Information supplied »
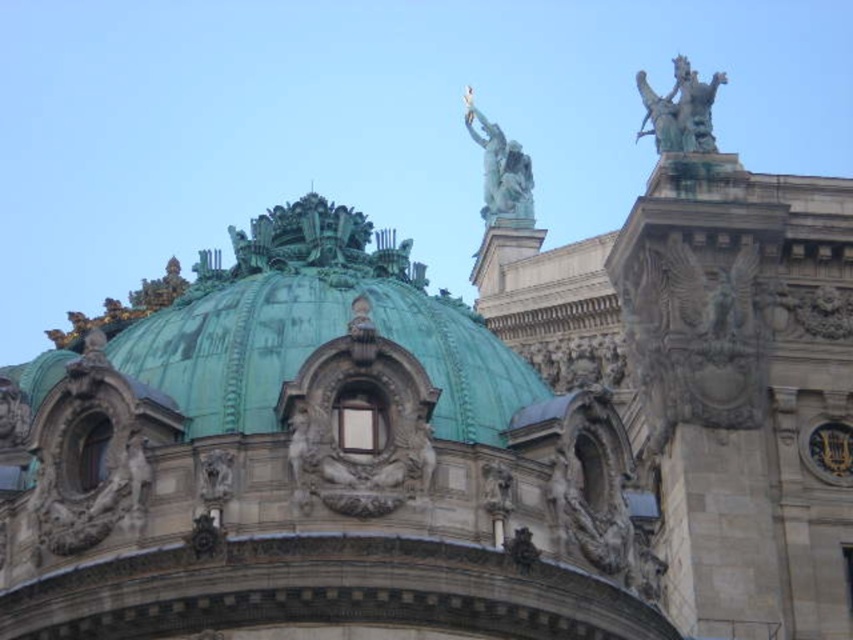
Between green patina statue at upper right and green patina statue at upper center, which one appears on the right side from the viewer's perspective?

From the viewer's perspective, green patina statue at upper right appears more on the right side.

Locate an element on the screen. The width and height of the screenshot is (853, 640). green patina statue at upper right is located at coordinates (680, 109).

Measure the distance between point (277, 376) and camera.

Point (277, 376) and camera are 60.94 meters apart from each other.

Is point (448, 390) positioned behind point (506, 150)?

No, it is in front of (506, 150).

Consider the image. Who is more distant from viewer, [229,372] or [496,161]?

Positioned behind is point [496,161].

At what (x,y) coordinates should I click in order to perform the action: click on green patina dome at center. Please return your answer as a coordinate pair (x, y). This screenshot has width=853, height=640. Looking at the image, I should click on (314, 328).

Is point (277, 298) farther from camera compared to point (693, 84)?

No, it is in front of (693, 84).

Who is positioned more to the right, green patina dome at center or green patina statue at upper right?

→ green patina statue at upper right

Who is more forward, [111,337] or [666,109]?

Point [666,109] is more forward.

The height and width of the screenshot is (640, 853). What are the coordinates of `green patina dome at center` in the screenshot? It's located at (314, 328).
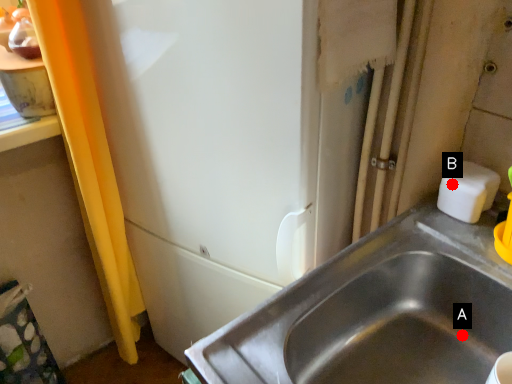
Question: Two points are circled on the image, labeled by A and B beside each circle. Which point is further to the camera?

Choices:
 (A) A is further
 (B) B is further

Answer: (B)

What to do »
Convert every item above into a numbered list, one line per entry, with blank lines omitted. Exclude the pictures from your answer.

Reply to the exercise »
1. Between green patina statue at upper right and green patina statue at upper center, which one appears on the right side from the viewer's perspective?
2. From the viewer's perspective, green patina statue at upper right appears more on the right side.
3. Locate an element on the screen. The width and height of the screenshot is (853, 640). green patina statue at upper right is located at coordinates (680, 109).
4. Measure the distance between point (277, 376) and camera.
5. Point (277, 376) and camera are 60.94 meters apart from each other.
6. Is point (448, 390) positioned behind point (506, 150)?
7. No, it is in front of (506, 150).
8. Consider the image. Who is more distant from viewer, [229,372] or [496,161]?
9. Positioned behind is point [496,161].
10. At what (x,y) coordinates should I click in order to perform the action: click on green patina dome at center. Please return your answer as a coordinate pair (x, y). This screenshot has width=853, height=640. Looking at the image, I should click on (314, 328).
11. Is point (277, 298) farther from camera compared to point (693, 84)?
12. No, it is in front of (693, 84).
13. Who is positioned more to the right, green patina dome at center or green patina statue at upper right?
14. → green patina statue at upper right
15. Who is more forward, [111,337] or [666,109]?
16. Point [666,109] is more forward.
17. The height and width of the screenshot is (640, 853). What are the coordinates of `green patina dome at center` in the screenshot? It's located at (314, 328).
18. Question: Two points are circled on the image, labeled by A and B beside each circle. Which point is further to the camera?
19. Choices:
20.  (A) A is further
21.  (B) B is further
22. Answer: (B)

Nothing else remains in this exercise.